■ **EXERCISE DIRECTIONS**
Would you count the lines of the listing that carry the word "grau"? Give only the resulting number.
++++ SUPPLIED ENTRIES
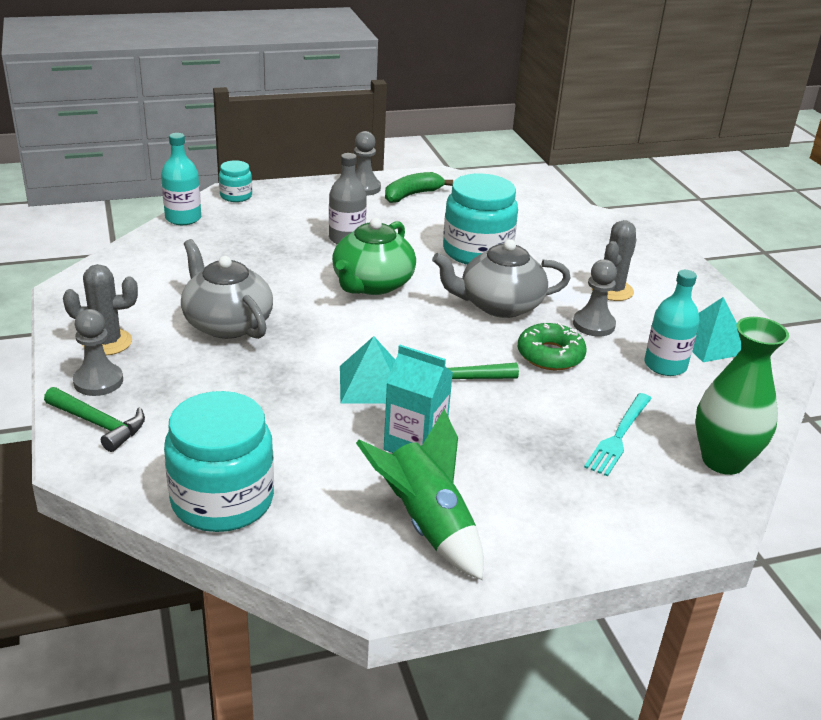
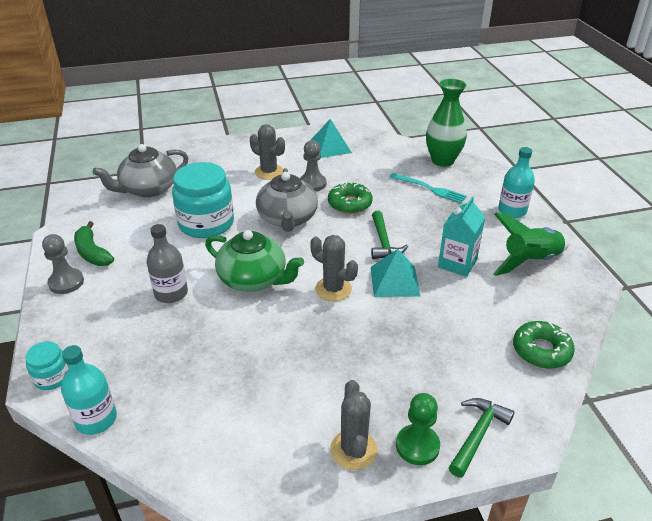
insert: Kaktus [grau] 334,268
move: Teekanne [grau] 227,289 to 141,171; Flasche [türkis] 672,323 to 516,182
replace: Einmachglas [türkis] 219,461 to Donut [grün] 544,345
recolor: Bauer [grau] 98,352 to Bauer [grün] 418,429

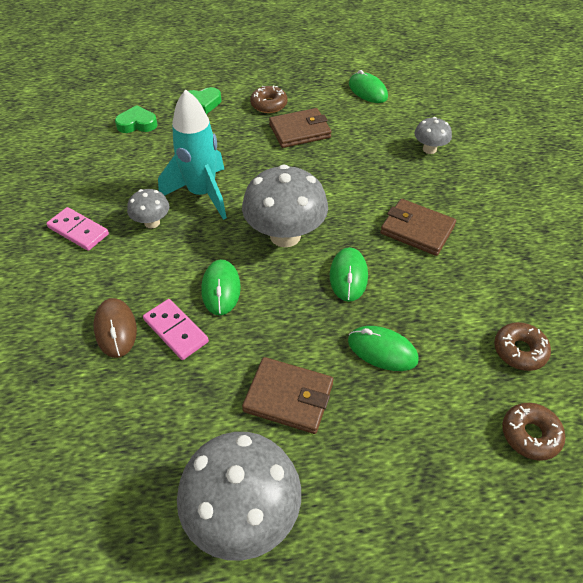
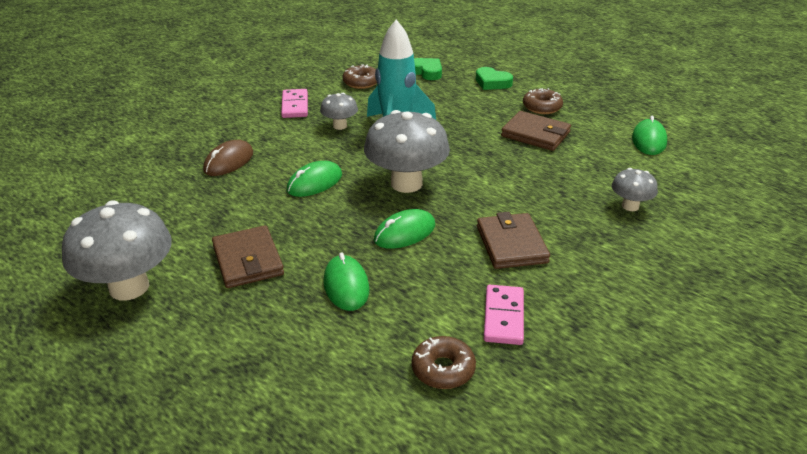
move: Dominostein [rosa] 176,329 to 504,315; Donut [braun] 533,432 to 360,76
++++++++
■ **TASK RESPONSE**
3